About this exercise
Of the entries below, return exactly those lines that fall between the one containing "tan 1x6 brick" and the one containing "purple 1x1 brick [456,512,507,563]", the two end lines included.

Records for this task
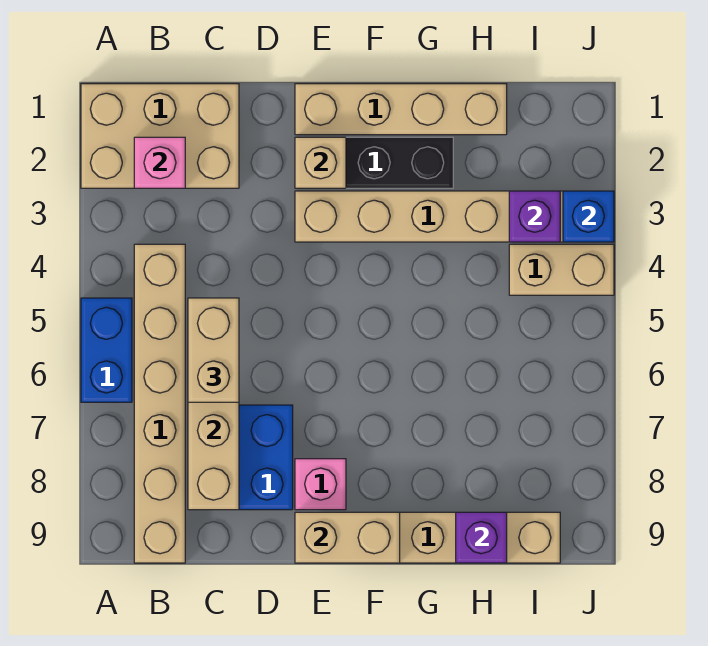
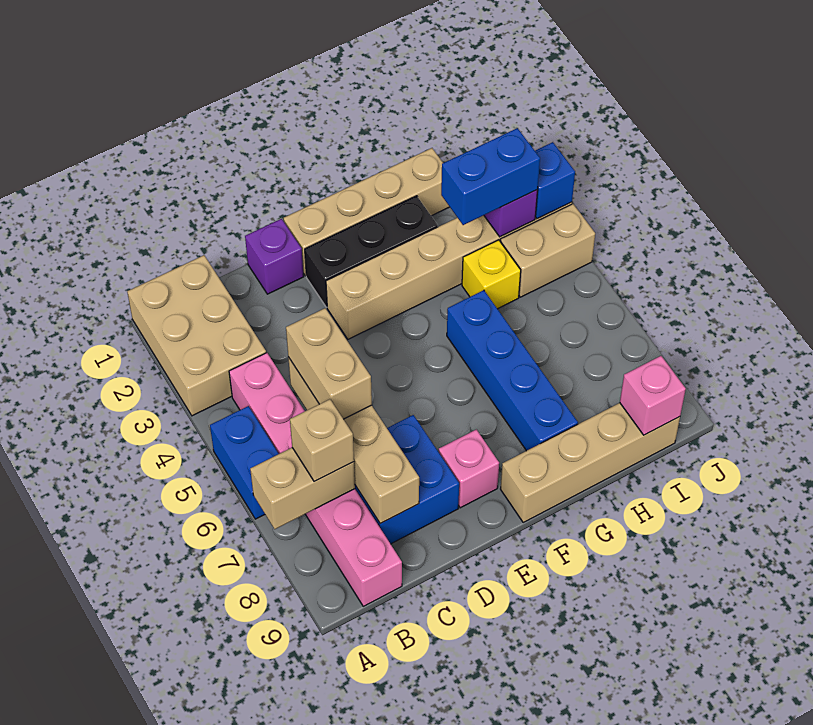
tan 2x3 brick [81,84,239,188] -> tan 2x3 brick turned to [127,255,266,416]
pink 1x1 brick [134,137,185,188] -> pink 1x1 brick moved to [620,356,686,435]
tan 1x6 brick [134,244,185,563] -> pink 1x6 brick [229,353,402,606]
tan 1x1 brick [295,137,346,188] -> tan 1x1 brick moved to [290,399,354,482]
tan 1x2 brick [295,512,400,563] -> tan 1x2 brick moved to [250,448,355,529]
none -> blue 1x4 brick [447,290,578,451]
none -> blue 1x2 brick [441,128,540,225]
none -> yellow 1x1 brick [462,240,521,309]
purple 1x1 brick [456,512,507,563] -> purple 1x1 brick moved to [245,219,304,294]

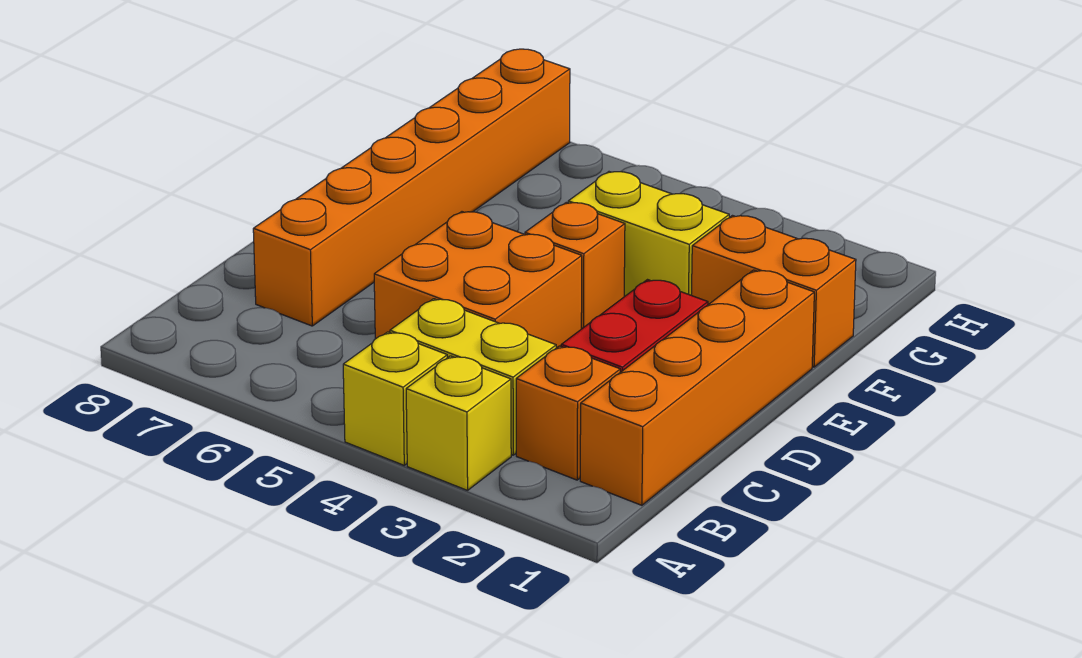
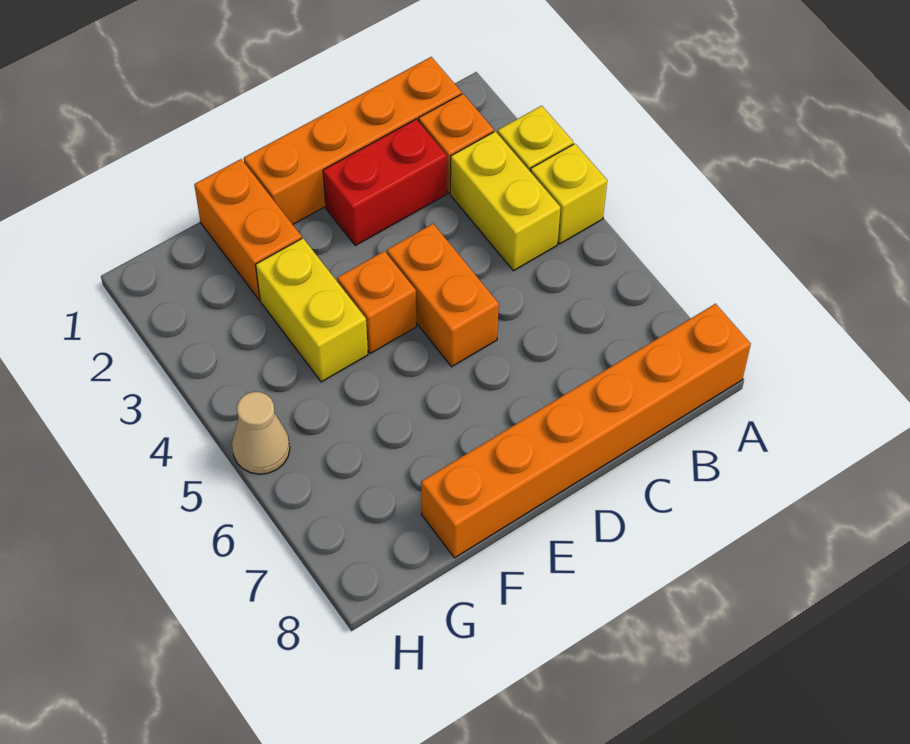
orange 2x2 brick [374,212,582,348] -> orange 1x2 brick [387,224,499,367]
orange 1x6 brick [253,49,570,326] -> orange 1x6 brick moved to [421,304,751,558]
none -> tan 1x1 cone [232,392,290,474]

Output below
tan 1x6 brick [134,244,185,563] -> pink 1x6 brick [229,353,402,606]
tan 1x1 brick [295,137,346,188] -> tan 1x1 brick moved to [290,399,354,482]
tan 1x2 brick [295,512,400,563] -> tan 1x2 brick moved to [250,448,355,529]
none -> blue 1x4 brick [447,290,578,451]
none -> blue 1x2 brick [441,128,540,225]
none -> yellow 1x1 brick [462,240,521,309]
purple 1x1 brick [456,512,507,563] -> purple 1x1 brick moved to [245,219,304,294]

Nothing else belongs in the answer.